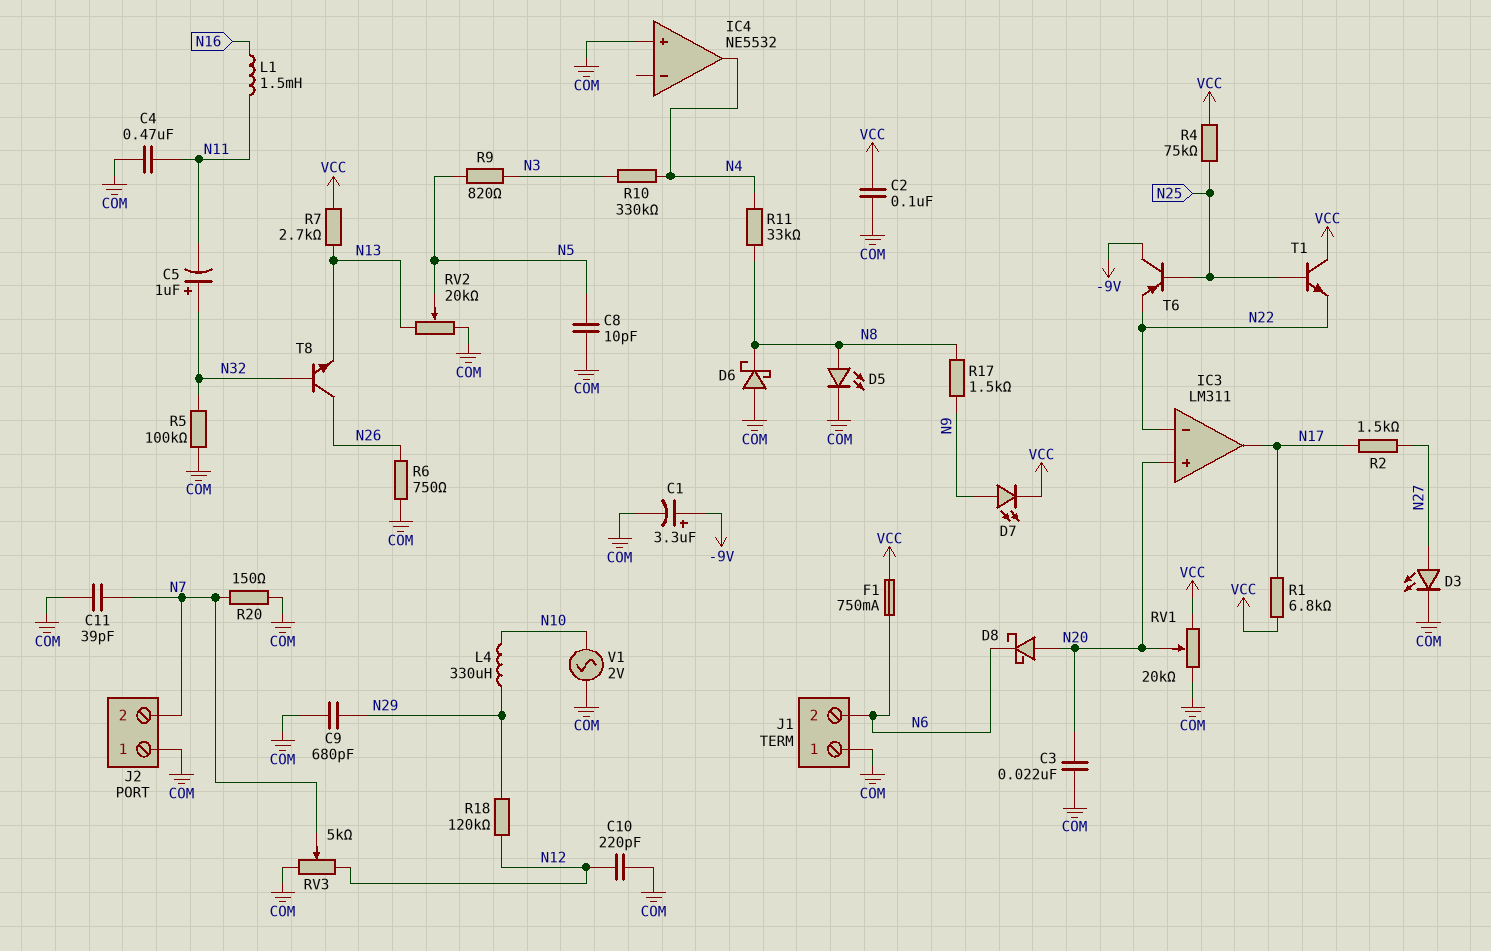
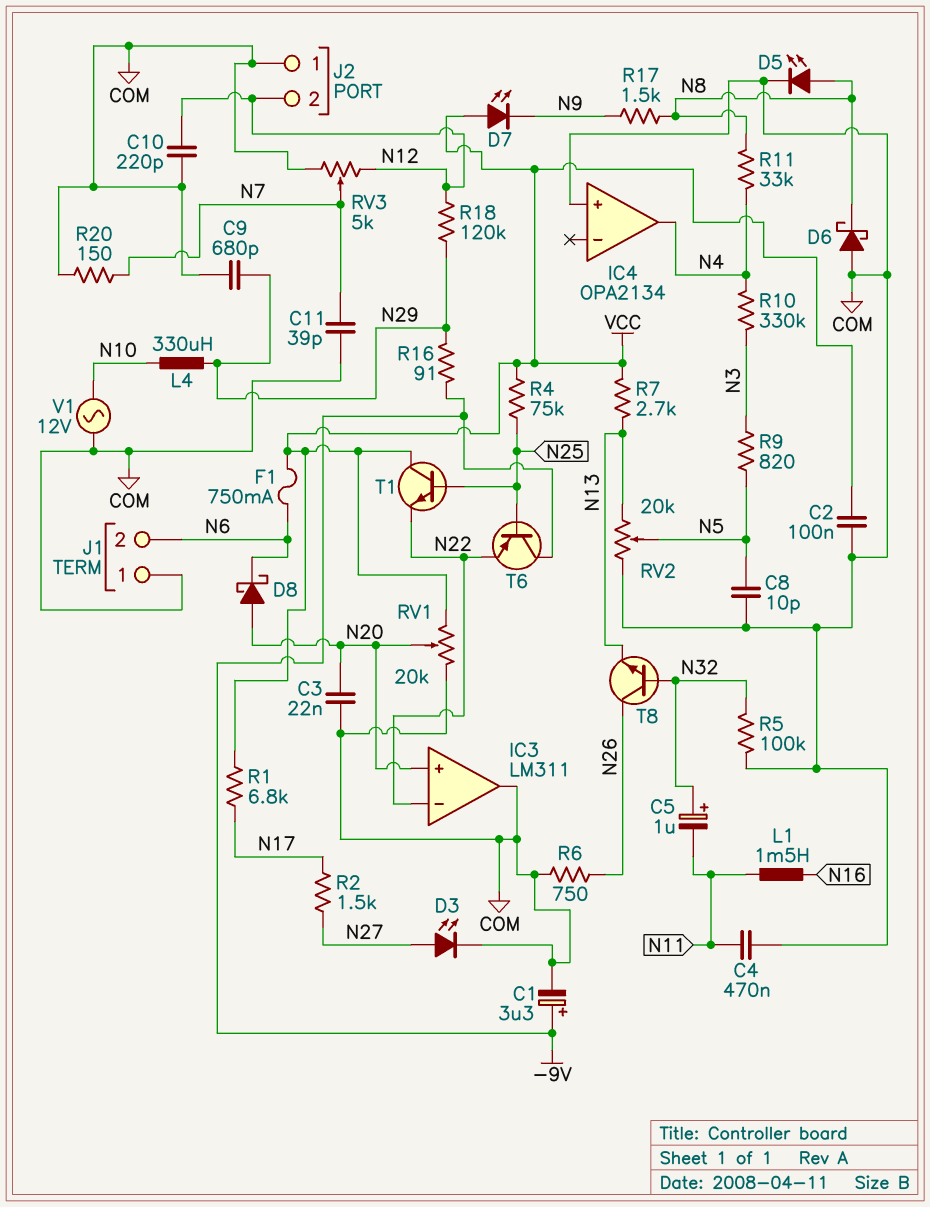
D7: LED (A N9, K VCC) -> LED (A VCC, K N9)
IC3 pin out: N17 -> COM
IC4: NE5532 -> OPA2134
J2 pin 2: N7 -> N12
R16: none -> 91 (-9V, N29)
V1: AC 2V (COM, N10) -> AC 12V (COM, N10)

WHAT THE EXERCISE ASKS
Every line above should be output exactly, except for the pictures.

EXPECTED OUTPUT
D7: LED (A N9, K VCC) -> LED (A VCC, K N9)
IC3 pin out: N17 -> COM
IC4: NE5532 -> OPA2134
J2 pin 2: N7 -> N12
R16: none -> 91 (-9V, N29)
V1: AC 2V (COM, N10) -> AC 12V (COM, N10)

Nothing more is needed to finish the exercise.